◆ Work instruction ◆
Could you transcribe all the entries exactly, omitting the pictures?

[Scene comparison data]
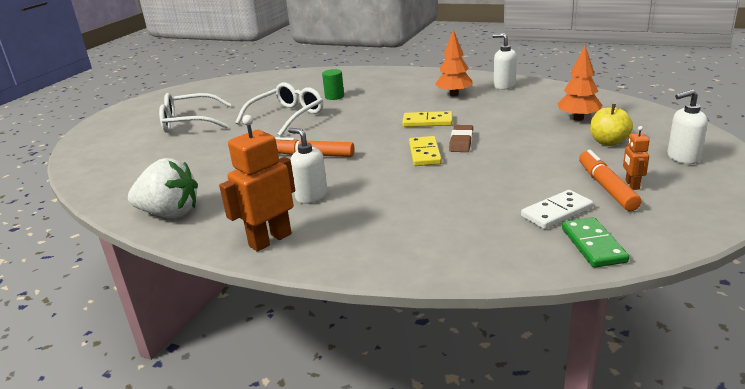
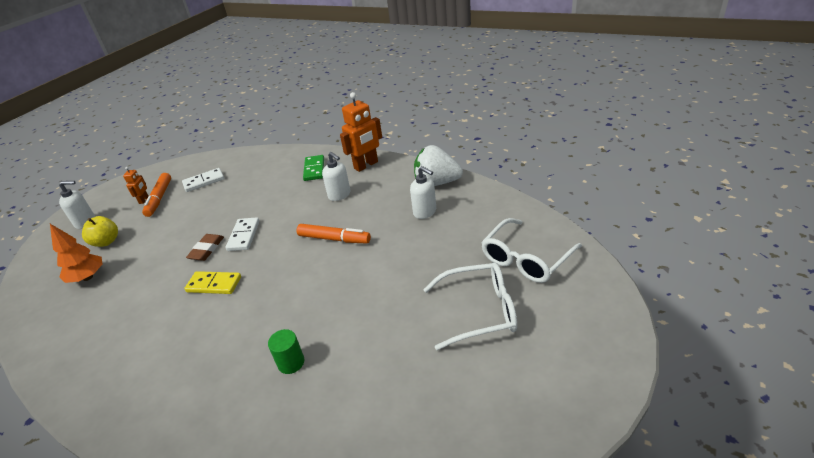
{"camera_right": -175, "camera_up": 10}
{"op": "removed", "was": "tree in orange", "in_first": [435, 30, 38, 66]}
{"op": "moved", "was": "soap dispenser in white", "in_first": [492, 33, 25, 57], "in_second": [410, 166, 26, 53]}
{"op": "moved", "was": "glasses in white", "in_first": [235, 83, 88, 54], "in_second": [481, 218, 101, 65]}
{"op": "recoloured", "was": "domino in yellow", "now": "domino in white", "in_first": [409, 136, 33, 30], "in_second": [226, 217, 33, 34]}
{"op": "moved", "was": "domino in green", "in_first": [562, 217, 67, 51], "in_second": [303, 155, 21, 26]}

◆ Expected output ◆
{"camera_right": -175, "camera_up": 10}
{"op": "removed", "was": "tree in orange", "in_first": [435, 30, 38, 66]}
{"op": "moved", "was": "soap dispenser in white", "in_first": [492, 33, 25, 57], "in_second": [410, 166, 26, 53]}
{"op": "moved", "was": "glasses in white", "in_first": [235, 83, 88, 54], "in_second": [481, 218, 101, 65]}
{"op": "recoloured", "was": "domino in yellow", "now": "domino in white", "in_first": [409, 136, 33, 30], "in_second": [226, 217, 33, 34]}
{"op": "moved", "was": "domino in green", "in_first": [562, 217, 67, 51], "in_second": [303, 155, 21, 26]}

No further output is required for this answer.